→ **Task instructions**
Here the job is to copy the data exactly and to exclude every image from it.
========
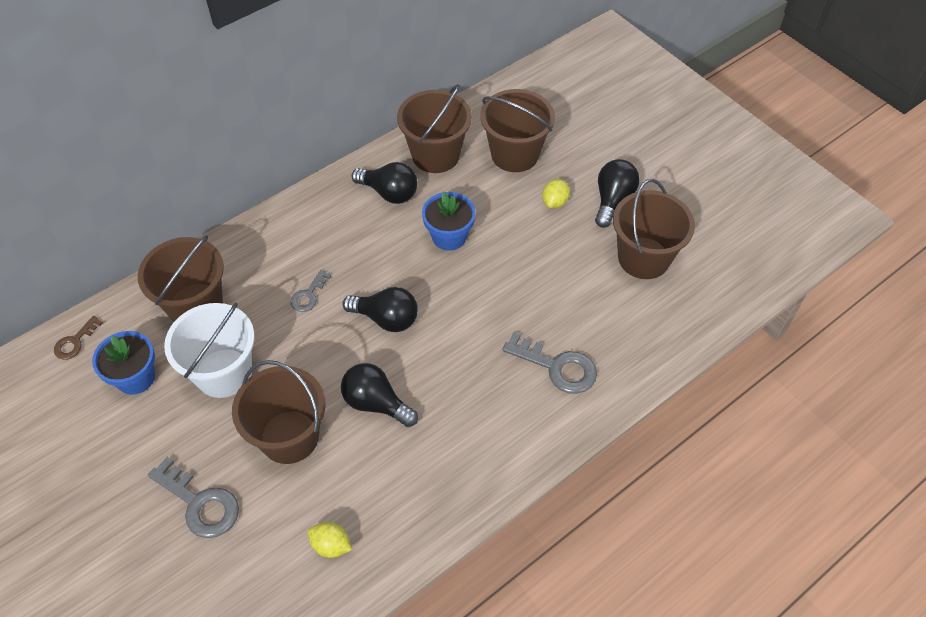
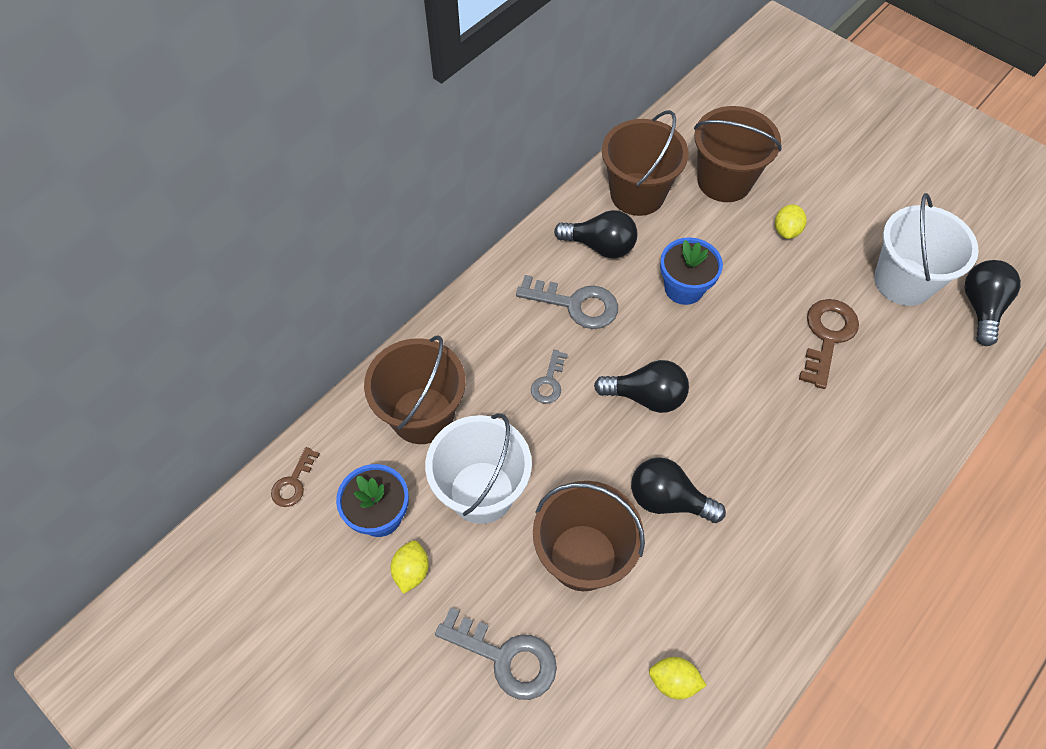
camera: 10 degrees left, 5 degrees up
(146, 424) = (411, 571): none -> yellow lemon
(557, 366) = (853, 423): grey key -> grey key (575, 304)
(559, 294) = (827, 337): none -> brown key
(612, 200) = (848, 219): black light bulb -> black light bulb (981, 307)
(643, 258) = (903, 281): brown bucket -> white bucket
========
→ **Task answer**
camera: 10 degrees left, 5 degrees up
(146, 424) = (411, 571): none -> yellow lemon
(557, 366) = (853, 423): grey key -> grey key (575, 304)
(559, 294) = (827, 337): none -> brown key
(612, 200) = (848, 219): black light bulb -> black light bulb (981, 307)
(643, 258) = (903, 281): brown bucket -> white bucket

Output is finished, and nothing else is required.